» **What is being asked**
Go to the line containing "(275, 462) = (223, 464): pink pot -> grey egg" in the records below and print it and every following line exactly, on through the line containing "(307, 286) = (398, 332): blue", then stop.

» **Data for processing**

▼

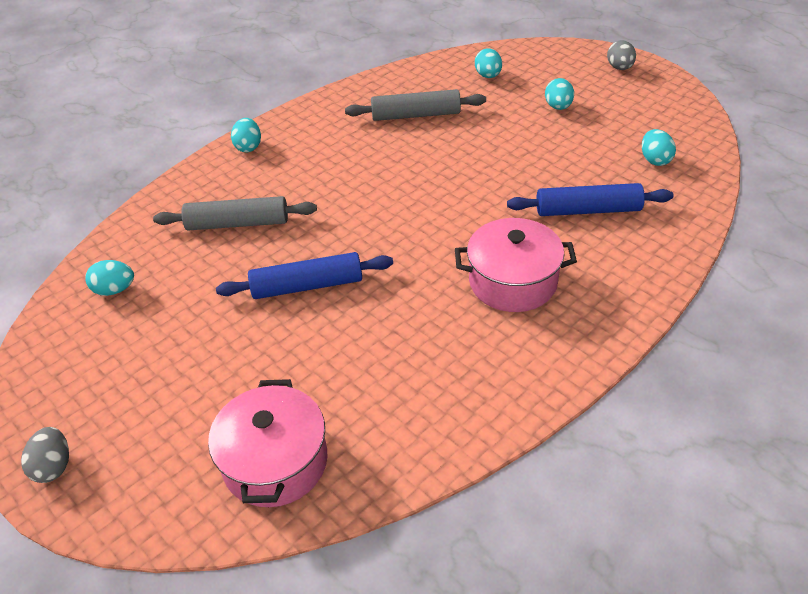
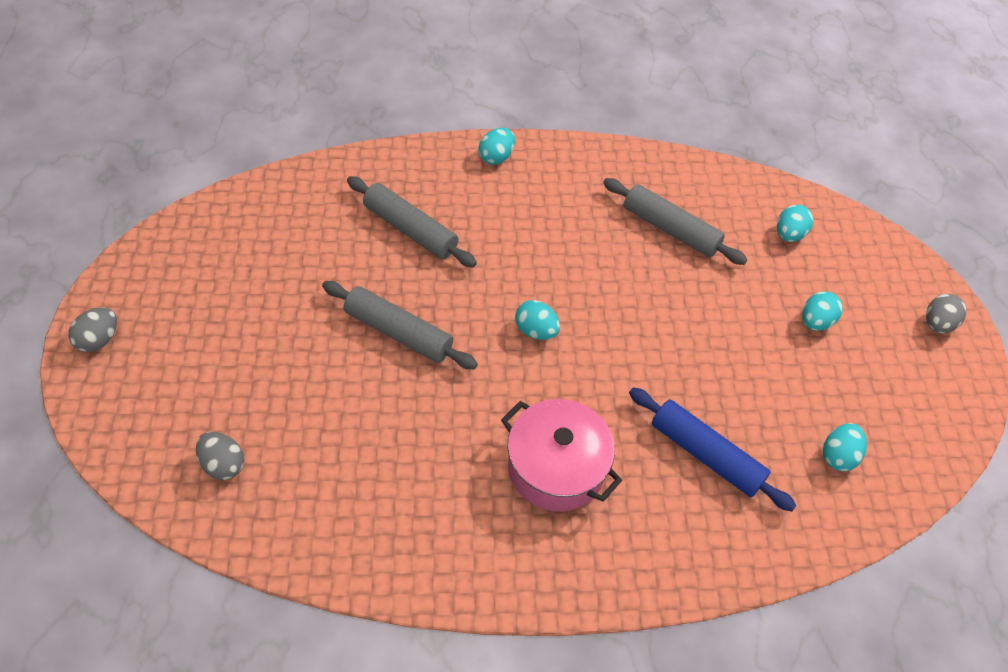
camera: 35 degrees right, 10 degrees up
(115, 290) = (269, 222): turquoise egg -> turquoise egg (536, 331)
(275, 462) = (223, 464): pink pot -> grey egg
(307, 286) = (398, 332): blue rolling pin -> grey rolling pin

▲
▼

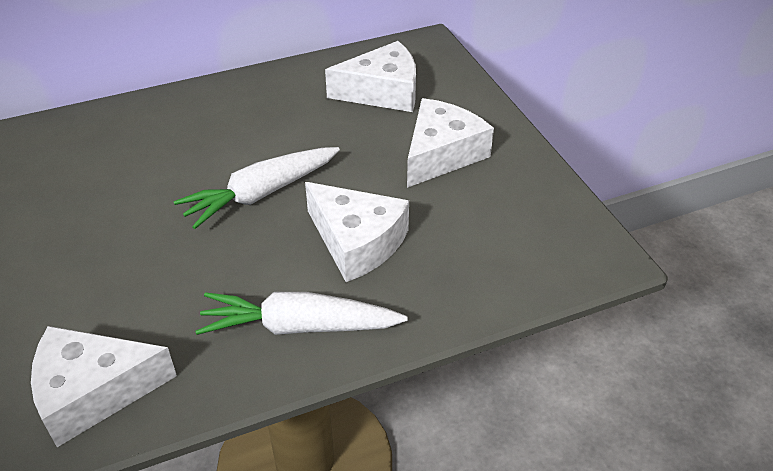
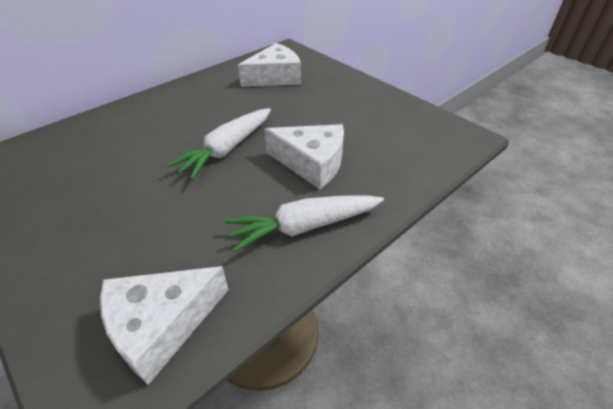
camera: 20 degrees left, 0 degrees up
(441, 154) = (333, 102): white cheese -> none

▲
▼

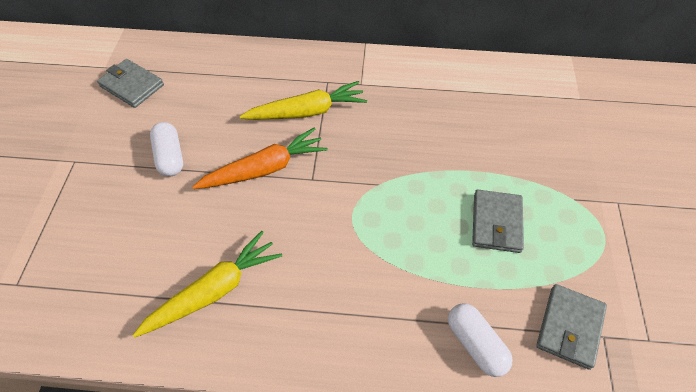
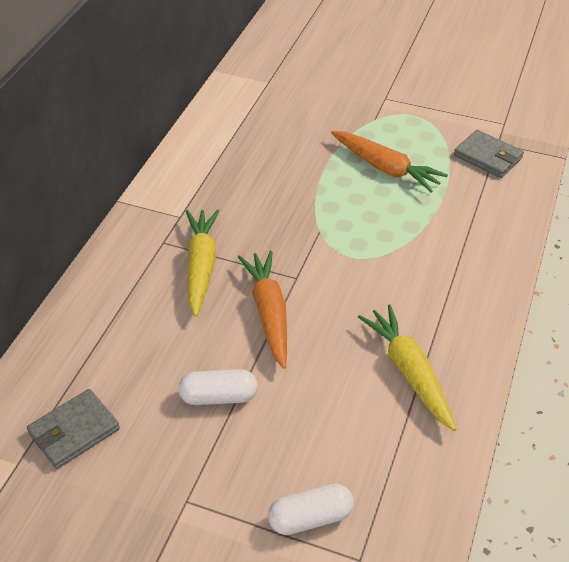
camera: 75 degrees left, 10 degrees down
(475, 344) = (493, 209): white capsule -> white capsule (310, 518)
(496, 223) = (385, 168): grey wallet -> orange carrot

▲

» **Written answer**
(275, 462) = (223, 464): pink pot -> grey egg
(307, 286) = (398, 332): blue rolling pin -> grey rolling pin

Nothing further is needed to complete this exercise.